> [Prompt] Go through the entries below from the first line and output each one exactly, up to and including the line with "blue egg: 1 -> 3".

> [Records provided]
:::

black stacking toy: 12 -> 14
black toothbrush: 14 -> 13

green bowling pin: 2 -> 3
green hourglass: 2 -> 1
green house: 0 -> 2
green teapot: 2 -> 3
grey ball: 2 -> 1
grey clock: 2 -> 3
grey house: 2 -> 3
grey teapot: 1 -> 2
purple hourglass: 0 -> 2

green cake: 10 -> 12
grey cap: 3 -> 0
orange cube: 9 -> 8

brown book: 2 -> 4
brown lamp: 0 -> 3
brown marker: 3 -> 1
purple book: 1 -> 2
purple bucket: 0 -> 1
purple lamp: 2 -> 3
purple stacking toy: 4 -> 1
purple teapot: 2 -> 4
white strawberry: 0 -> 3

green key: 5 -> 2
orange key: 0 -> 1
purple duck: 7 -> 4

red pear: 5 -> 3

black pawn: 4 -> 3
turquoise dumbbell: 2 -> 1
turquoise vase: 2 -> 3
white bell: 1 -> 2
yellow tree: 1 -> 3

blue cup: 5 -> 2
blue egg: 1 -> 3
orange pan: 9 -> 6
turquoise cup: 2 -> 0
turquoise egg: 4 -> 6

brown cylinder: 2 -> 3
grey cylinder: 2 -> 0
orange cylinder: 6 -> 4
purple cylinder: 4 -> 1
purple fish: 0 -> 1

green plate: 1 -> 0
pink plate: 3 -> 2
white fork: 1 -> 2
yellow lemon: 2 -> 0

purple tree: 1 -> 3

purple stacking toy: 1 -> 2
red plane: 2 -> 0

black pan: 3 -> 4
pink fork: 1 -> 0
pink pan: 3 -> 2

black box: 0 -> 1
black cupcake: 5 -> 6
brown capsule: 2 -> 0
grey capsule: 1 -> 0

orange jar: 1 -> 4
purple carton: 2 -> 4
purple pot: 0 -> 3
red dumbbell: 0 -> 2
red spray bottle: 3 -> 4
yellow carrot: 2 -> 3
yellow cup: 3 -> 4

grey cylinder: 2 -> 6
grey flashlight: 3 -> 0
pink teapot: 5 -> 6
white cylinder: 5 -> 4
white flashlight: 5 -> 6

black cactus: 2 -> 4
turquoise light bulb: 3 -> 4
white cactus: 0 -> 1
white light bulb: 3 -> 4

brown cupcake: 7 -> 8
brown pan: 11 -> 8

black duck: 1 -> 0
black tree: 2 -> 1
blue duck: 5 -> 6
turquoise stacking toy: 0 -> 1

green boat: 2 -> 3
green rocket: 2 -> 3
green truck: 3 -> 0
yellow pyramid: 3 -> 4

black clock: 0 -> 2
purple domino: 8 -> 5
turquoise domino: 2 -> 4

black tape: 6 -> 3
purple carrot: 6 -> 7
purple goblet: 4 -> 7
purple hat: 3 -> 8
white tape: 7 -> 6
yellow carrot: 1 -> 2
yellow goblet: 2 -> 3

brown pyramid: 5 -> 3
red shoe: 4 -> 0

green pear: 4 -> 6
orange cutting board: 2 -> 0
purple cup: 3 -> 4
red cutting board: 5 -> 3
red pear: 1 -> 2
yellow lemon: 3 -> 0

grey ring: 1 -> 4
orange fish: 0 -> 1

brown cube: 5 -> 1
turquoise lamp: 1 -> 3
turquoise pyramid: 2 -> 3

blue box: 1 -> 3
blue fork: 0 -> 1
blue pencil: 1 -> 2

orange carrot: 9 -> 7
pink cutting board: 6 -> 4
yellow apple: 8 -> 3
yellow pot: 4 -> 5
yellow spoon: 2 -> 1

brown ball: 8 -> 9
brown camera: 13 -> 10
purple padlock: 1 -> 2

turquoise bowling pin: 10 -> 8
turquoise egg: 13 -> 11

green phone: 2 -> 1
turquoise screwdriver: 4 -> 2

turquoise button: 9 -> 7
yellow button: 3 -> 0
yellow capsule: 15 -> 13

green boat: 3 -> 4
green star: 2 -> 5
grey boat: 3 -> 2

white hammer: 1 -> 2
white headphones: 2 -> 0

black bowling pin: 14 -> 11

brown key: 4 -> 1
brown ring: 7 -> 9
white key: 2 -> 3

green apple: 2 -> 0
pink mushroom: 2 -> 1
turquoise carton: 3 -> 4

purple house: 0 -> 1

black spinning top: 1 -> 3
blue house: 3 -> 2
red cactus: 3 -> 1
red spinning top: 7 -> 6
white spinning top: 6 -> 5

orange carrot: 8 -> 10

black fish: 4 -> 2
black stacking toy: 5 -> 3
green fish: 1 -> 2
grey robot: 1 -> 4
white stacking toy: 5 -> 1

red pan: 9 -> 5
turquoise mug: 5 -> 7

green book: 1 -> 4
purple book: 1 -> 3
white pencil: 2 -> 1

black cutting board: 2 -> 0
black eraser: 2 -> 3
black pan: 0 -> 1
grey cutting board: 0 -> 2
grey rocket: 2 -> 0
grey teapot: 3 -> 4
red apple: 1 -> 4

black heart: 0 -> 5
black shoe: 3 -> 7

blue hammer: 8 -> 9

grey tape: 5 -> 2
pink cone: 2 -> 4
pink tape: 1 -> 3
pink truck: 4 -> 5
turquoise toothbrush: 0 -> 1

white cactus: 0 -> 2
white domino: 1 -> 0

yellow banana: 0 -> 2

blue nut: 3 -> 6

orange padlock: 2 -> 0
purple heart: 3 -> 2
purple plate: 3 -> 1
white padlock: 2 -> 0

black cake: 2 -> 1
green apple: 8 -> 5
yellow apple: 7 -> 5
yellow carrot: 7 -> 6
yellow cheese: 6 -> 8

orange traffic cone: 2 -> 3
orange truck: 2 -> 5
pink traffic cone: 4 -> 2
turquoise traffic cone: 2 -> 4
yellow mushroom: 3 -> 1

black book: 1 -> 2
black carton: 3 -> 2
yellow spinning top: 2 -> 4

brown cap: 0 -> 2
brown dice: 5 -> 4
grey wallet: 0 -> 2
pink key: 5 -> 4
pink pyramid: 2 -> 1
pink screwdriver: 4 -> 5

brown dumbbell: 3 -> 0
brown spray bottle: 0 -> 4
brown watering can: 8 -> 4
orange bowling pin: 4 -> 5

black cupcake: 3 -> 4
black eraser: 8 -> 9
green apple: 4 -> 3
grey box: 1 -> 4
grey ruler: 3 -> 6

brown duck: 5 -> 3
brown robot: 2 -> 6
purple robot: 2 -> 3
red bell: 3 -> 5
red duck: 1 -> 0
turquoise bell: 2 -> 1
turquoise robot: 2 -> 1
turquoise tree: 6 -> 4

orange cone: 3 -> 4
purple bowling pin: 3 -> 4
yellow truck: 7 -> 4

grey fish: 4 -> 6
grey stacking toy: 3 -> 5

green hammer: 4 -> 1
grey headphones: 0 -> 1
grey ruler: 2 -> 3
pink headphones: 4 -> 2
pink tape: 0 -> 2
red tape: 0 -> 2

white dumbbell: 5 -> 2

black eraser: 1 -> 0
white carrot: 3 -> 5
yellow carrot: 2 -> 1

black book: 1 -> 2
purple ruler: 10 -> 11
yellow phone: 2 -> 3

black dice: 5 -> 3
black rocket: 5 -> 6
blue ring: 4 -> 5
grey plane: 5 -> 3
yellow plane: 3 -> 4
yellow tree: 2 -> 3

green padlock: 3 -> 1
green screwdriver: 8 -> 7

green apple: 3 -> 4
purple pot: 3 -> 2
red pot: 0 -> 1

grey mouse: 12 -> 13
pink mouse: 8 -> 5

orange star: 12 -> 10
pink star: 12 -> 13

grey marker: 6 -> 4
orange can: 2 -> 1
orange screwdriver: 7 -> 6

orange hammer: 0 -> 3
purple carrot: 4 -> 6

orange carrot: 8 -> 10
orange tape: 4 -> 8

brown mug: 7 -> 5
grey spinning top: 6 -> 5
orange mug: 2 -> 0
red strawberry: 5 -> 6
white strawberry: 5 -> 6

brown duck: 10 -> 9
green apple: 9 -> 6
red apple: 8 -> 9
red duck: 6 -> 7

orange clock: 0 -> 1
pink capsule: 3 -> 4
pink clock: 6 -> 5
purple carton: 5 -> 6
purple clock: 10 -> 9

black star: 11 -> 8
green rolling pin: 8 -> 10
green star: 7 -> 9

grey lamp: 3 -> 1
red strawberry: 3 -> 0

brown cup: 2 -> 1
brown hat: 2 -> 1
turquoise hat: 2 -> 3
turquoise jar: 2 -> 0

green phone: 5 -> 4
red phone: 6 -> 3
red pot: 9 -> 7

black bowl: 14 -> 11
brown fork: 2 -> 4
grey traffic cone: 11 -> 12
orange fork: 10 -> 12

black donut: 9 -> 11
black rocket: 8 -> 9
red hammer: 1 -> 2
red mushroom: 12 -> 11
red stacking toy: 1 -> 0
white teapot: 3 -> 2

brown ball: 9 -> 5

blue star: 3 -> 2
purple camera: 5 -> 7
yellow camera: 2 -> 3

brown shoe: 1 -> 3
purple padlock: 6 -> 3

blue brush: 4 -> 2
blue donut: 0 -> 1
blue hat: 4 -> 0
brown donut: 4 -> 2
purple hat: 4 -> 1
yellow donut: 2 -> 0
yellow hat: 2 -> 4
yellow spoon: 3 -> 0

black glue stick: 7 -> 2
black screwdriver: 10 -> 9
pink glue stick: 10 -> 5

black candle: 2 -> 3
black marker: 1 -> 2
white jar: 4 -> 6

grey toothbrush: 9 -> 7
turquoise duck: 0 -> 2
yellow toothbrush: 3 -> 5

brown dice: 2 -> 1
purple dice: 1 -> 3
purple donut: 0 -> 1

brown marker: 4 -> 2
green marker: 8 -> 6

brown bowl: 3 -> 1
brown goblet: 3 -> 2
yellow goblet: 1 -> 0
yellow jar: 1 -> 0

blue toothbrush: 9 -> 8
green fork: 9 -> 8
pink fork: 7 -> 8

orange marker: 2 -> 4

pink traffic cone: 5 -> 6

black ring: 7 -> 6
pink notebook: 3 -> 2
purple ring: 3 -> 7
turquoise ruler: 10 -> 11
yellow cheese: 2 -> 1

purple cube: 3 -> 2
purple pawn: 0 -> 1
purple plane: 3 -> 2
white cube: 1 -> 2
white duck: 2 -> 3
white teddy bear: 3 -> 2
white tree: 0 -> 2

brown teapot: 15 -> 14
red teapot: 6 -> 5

:::

> [Completed task]
black stacking toy: 12 -> 14
black toothbrush: 14 -> 13

green bowling pin: 2 -> 3
green hourglass: 2 -> 1
green house: 0 -> 2
green teapot: 2 -> 3
grey ball: 2 -> 1
grey clock: 2 -> 3
grey house: 2 -> 3
grey teapot: 1 -> 2
purple hourglass: 0 -> 2

green cake: 10 -> 12
grey cap: 3 -> 0
orange cube: 9 -> 8

brown book: 2 -> 4
brown lamp: 0 -> 3
brown marker: 3 -> 1
purple book: 1 -> 2
purple bucket: 0 -> 1
purple lamp: 2 -> 3
purple stacking toy: 4 -> 1
purple teapot: 2 -> 4
white strawberry: 0 -> 3

green key: 5 -> 2
orange key: 0 -> 1
purple duck: 7 -> 4

red pear: 5 -> 3

black pawn: 4 -> 3
turquoise dumbbell: 2 -> 1
turquoise vase: 2 -> 3
white bell: 1 -> 2
yellow tree: 1 -> 3

blue cup: 5 -> 2
blue egg: 1 -> 3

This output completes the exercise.